Start of Data to examine

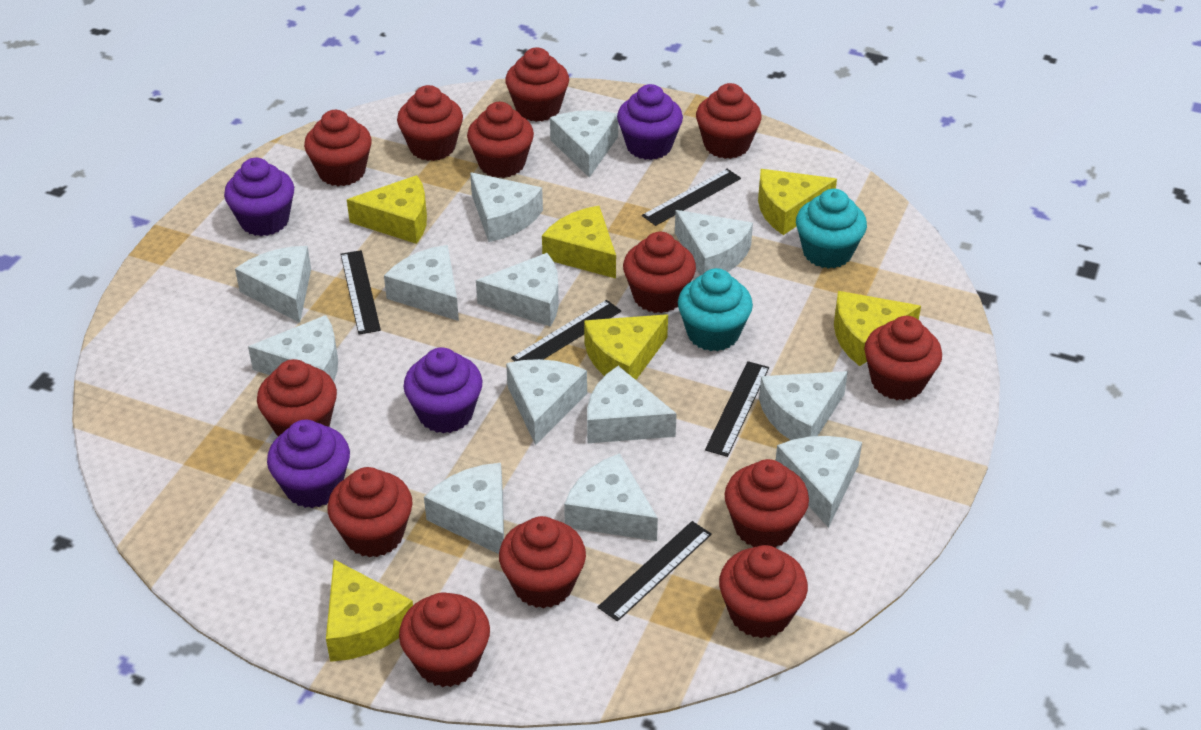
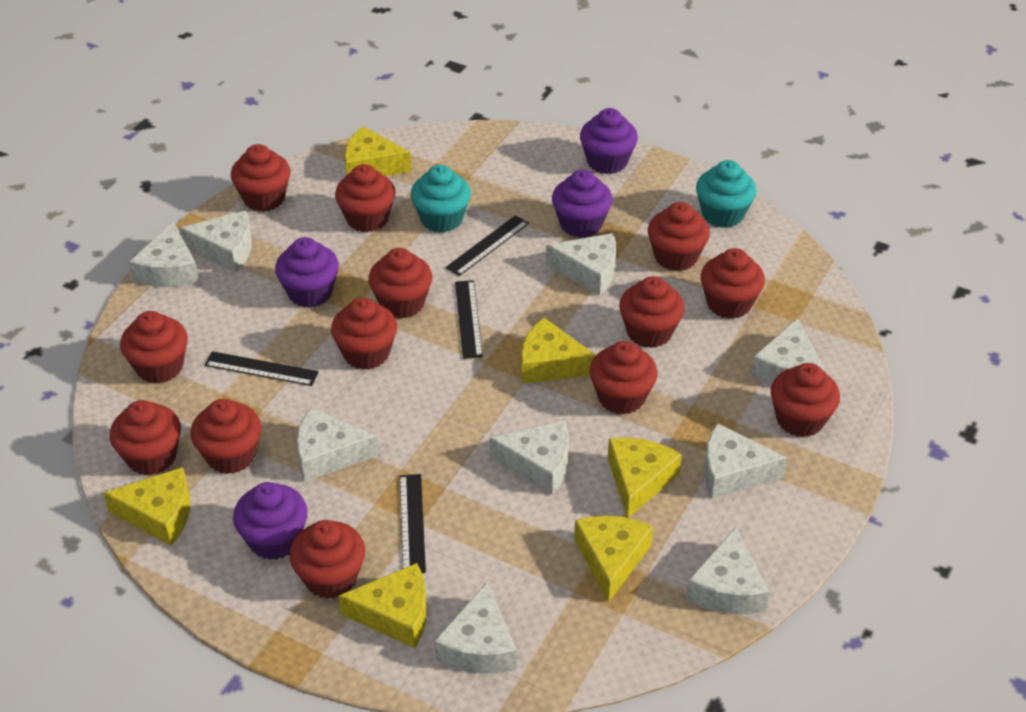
black ruler: 5 -> 4
white cheese: 13 -> 9

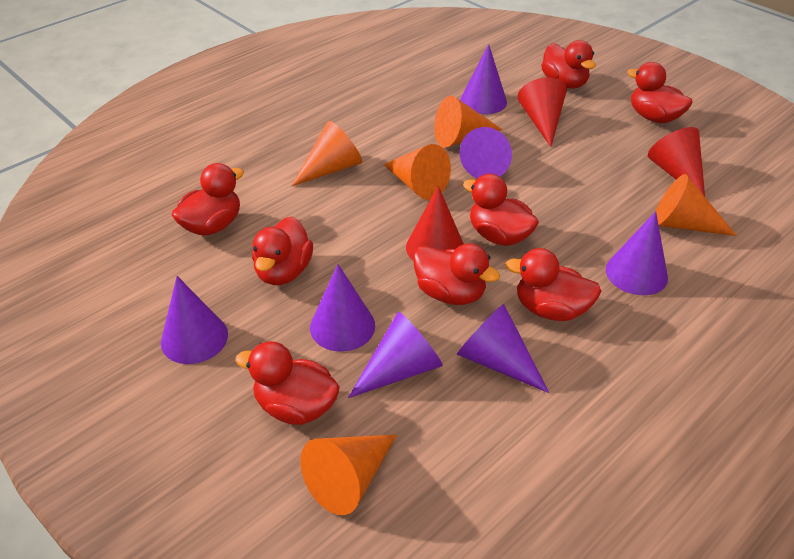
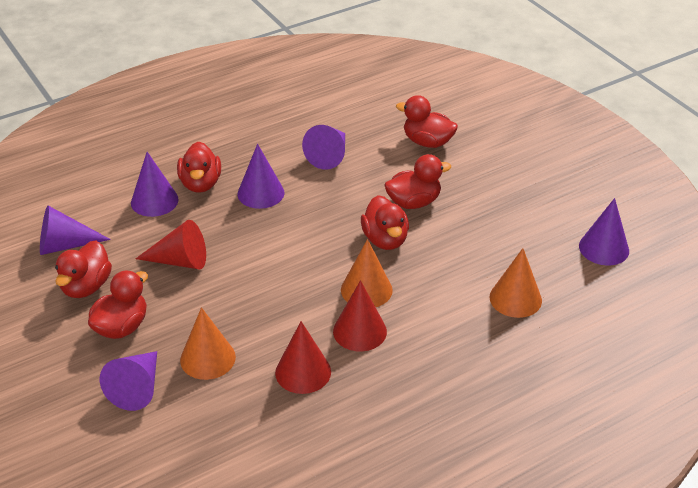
orange cone: 5 -> 3
purple cone: 7 -> 6
red duck: 8 -> 6

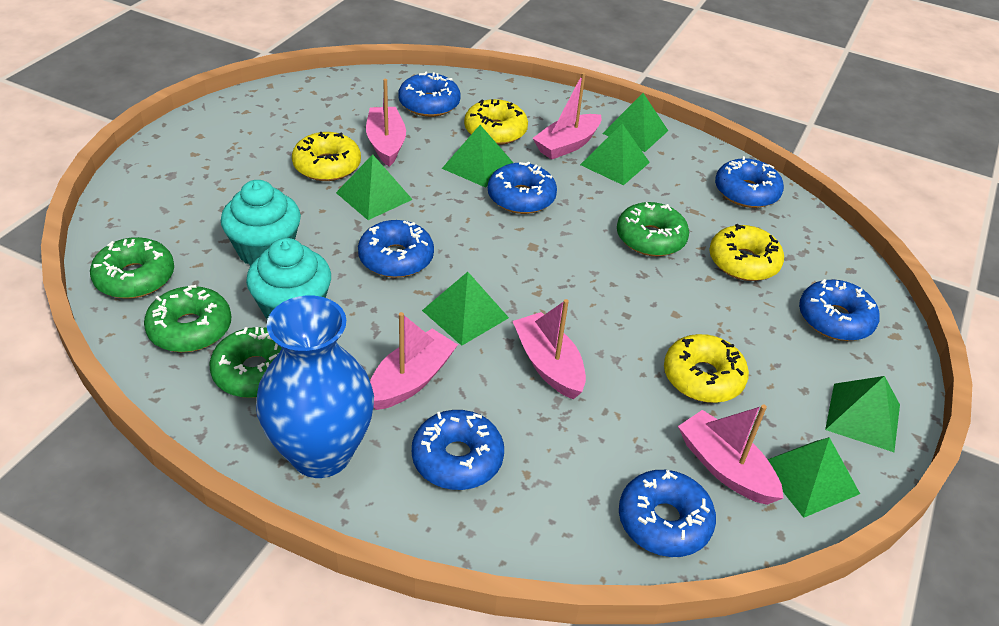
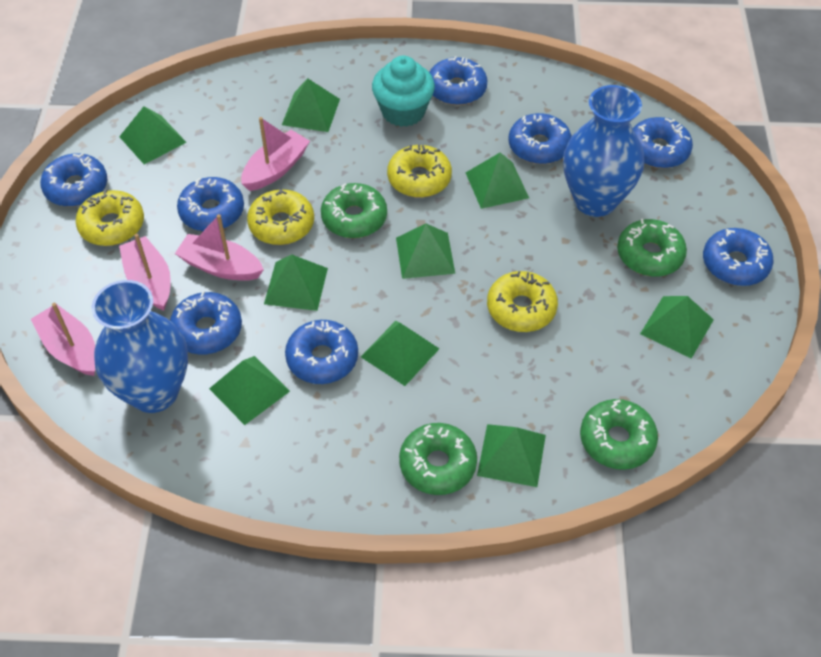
blue donut: 7 -> 8
blue vase: 1 -> 2
green pyramid: 7 -> 9
pink boat: 5 -> 4
turquoise cupcake: 2 -> 1

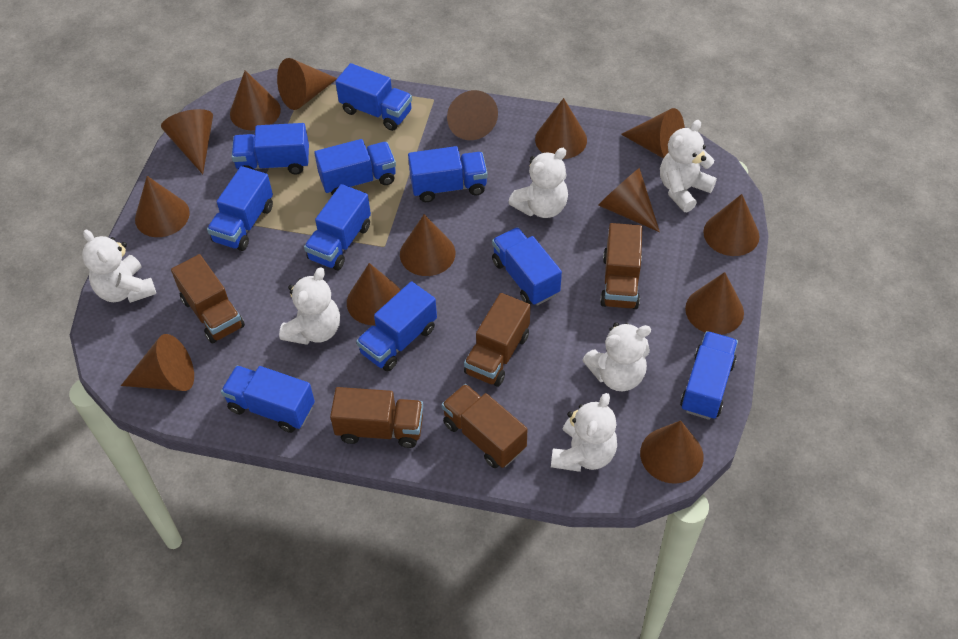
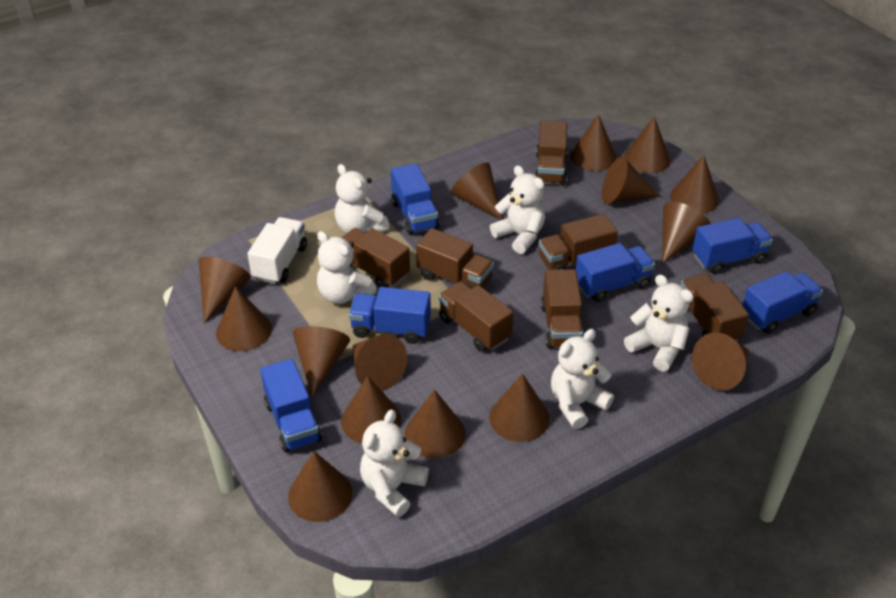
blue truck: 10 -> 6
brown cone: 14 -> 15
brown truck: 5 -> 7
white truck: 0 -> 1

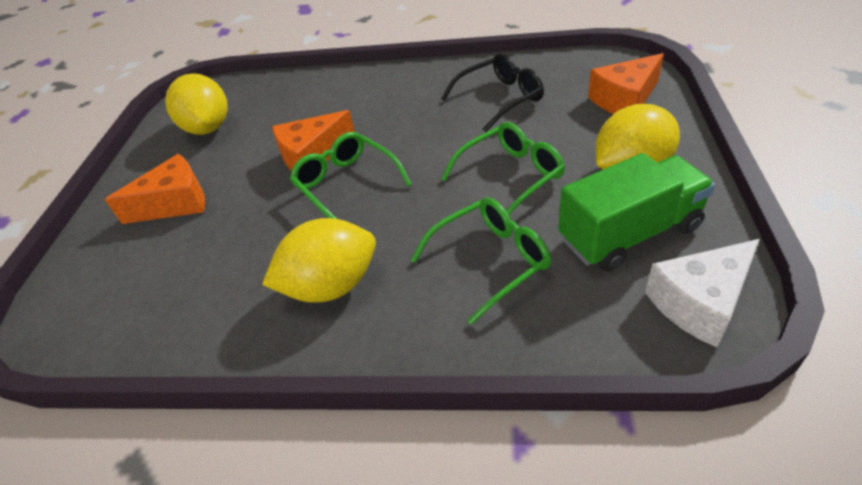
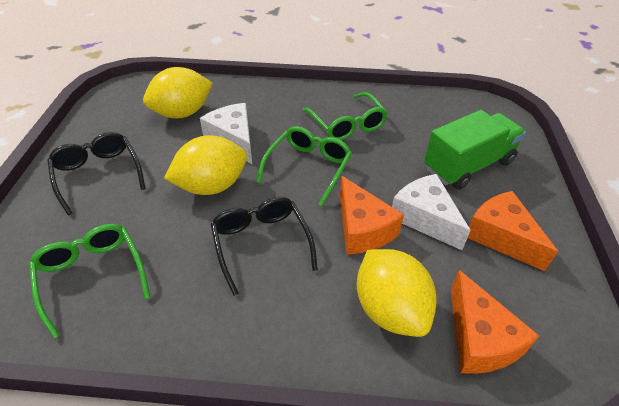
black glasses: 1 -> 2
white cheese: 1 -> 2

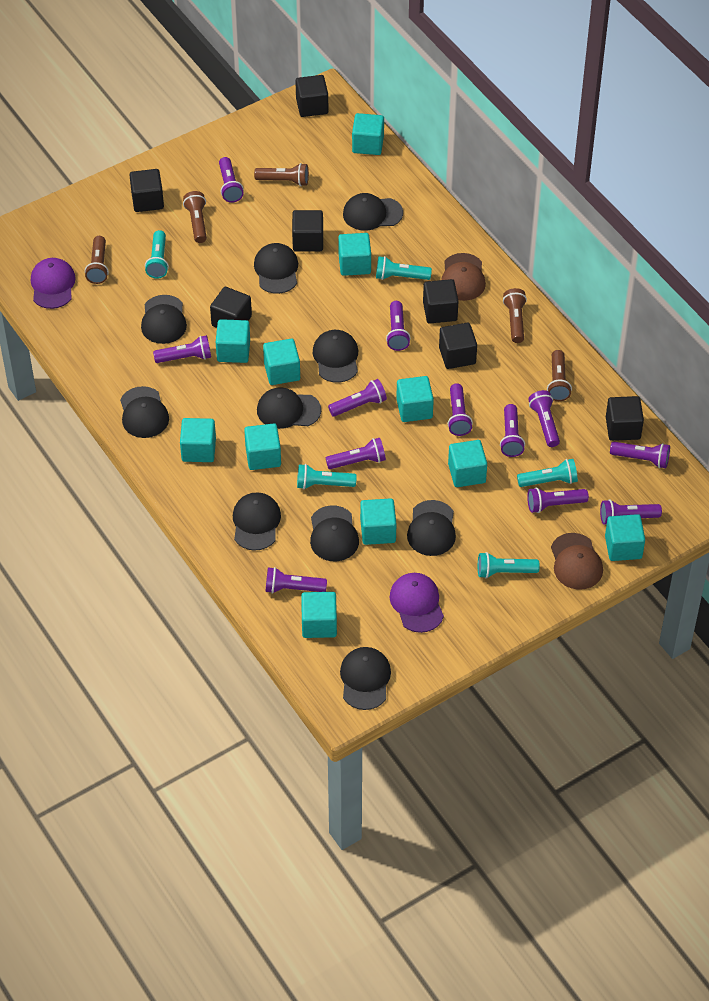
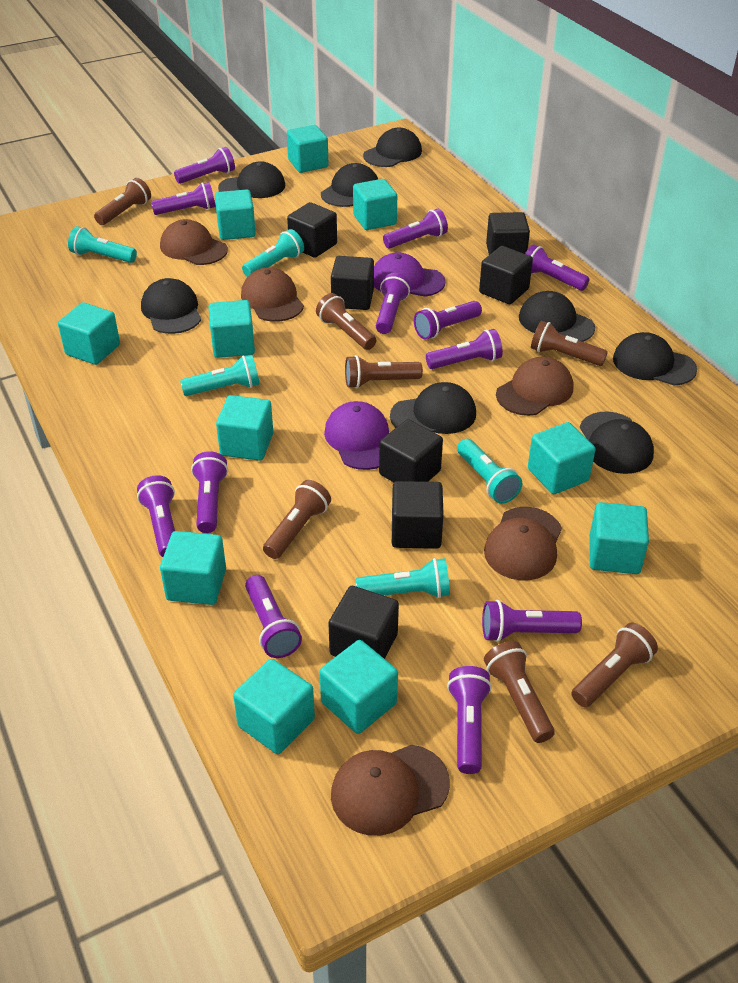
black cap: 10 -> 8
brown cap: 2 -> 5
brown flashlight: 5 -> 7

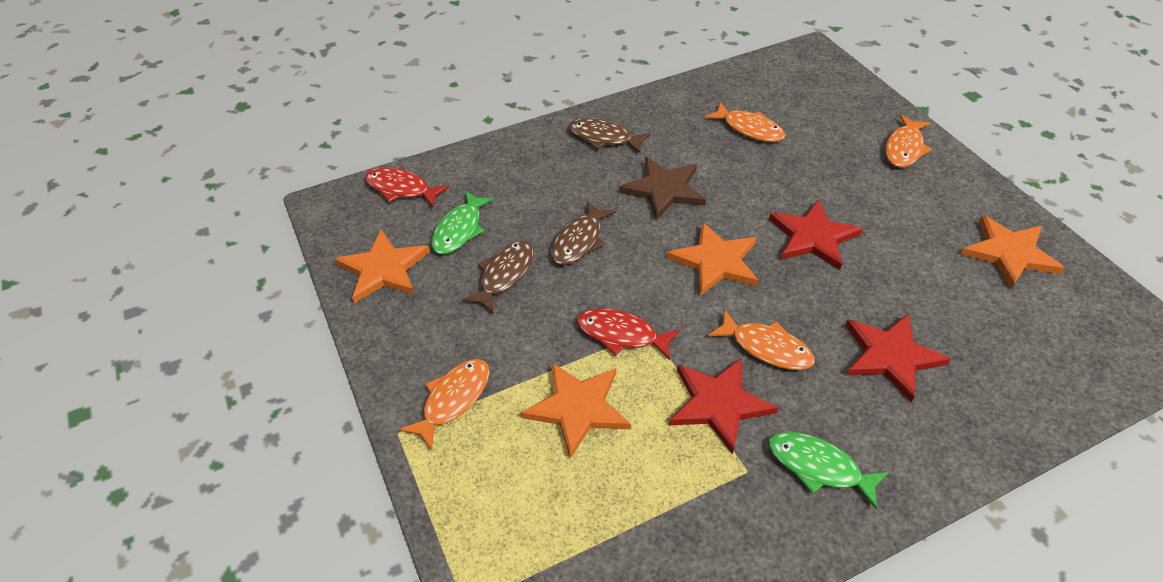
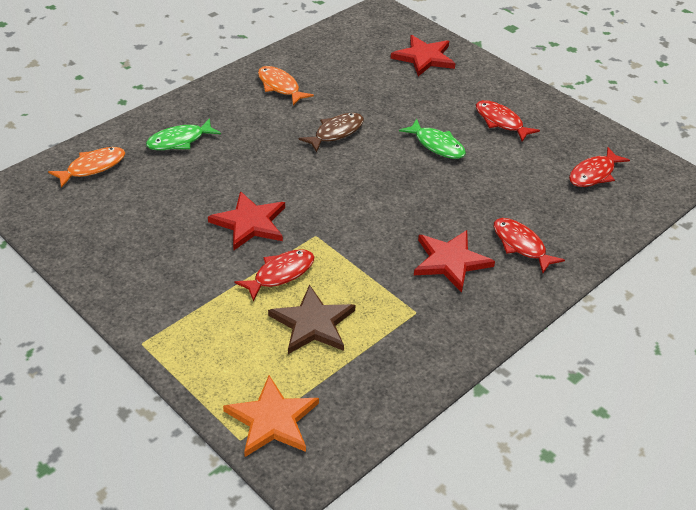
brown fish: 3 -> 1
orange fish: 4 -> 2
orange star: 4 -> 1
red fish: 2 -> 4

End of Data to examine

- **Assignment**: Restate word for word, please, the line containing "white cheese: 1 -> 2" and all lines after it through the end of the material; the pictures do not belong in the copy.

- **Solution for this task**:
white cheese: 1 -> 2

black cap: 10 -> 8
brown cap: 2 -> 5
brown flashlight: 5 -> 7

brown fish: 3 -> 1
orange fish: 4 -> 2
orange star: 4 -> 1
red fish: 2 -> 4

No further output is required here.